(Colored object listings)
================================

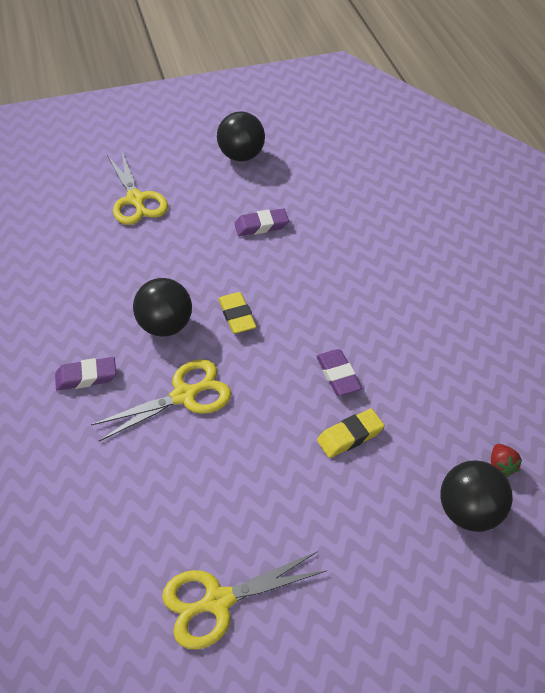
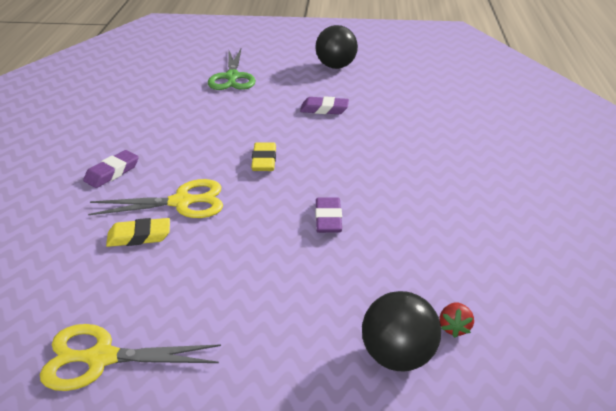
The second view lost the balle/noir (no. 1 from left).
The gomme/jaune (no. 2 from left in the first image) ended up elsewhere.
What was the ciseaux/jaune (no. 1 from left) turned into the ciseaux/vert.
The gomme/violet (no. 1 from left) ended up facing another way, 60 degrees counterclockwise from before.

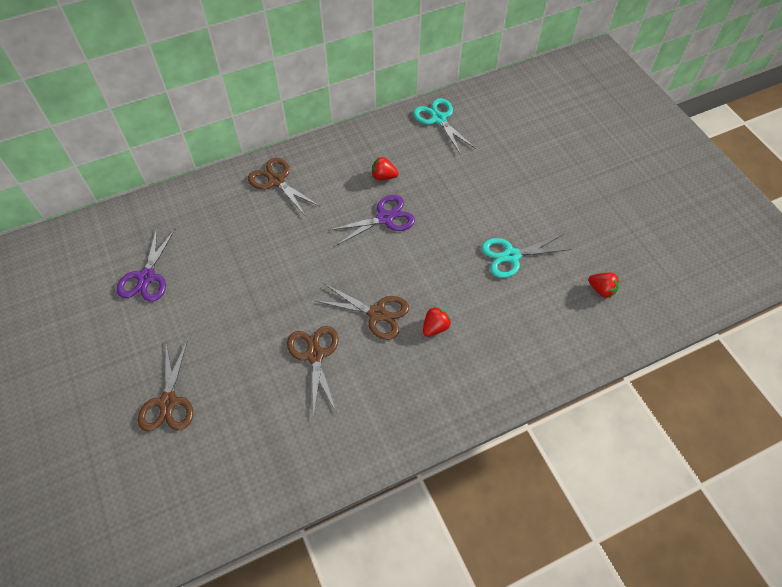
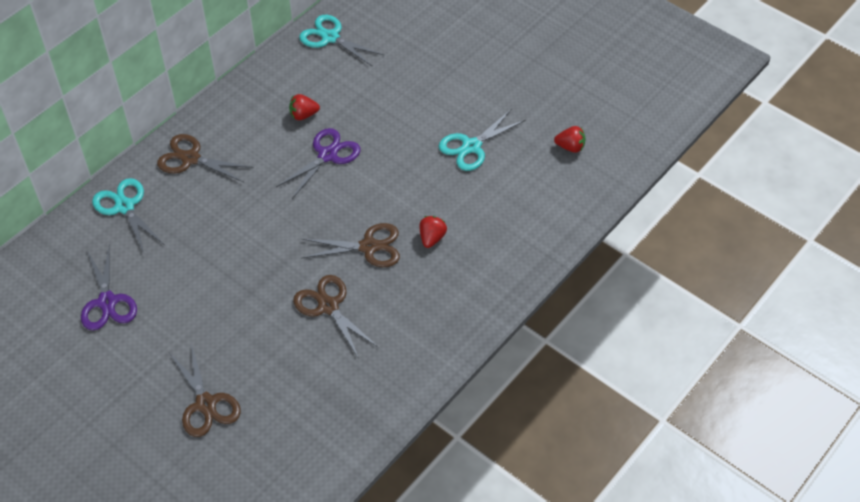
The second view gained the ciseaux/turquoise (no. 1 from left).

================================

## Work request
Write out again every line above exactly as given; the pictures do not belong in the copy.

## Worked solution
The second view lost the balle/noir (no. 1 from left).
The gomme/jaune (no. 2 from left in the first image) ended up elsewhere.
What was the ciseaux/jaune (no. 1 from left) turned into the ciseaux/vert.
The gomme/violet (no. 1 from left) ended up facing another way, 60 degrees counterclockwise from before.

The second view gained the ciseaux/turquoise (no. 1 from left).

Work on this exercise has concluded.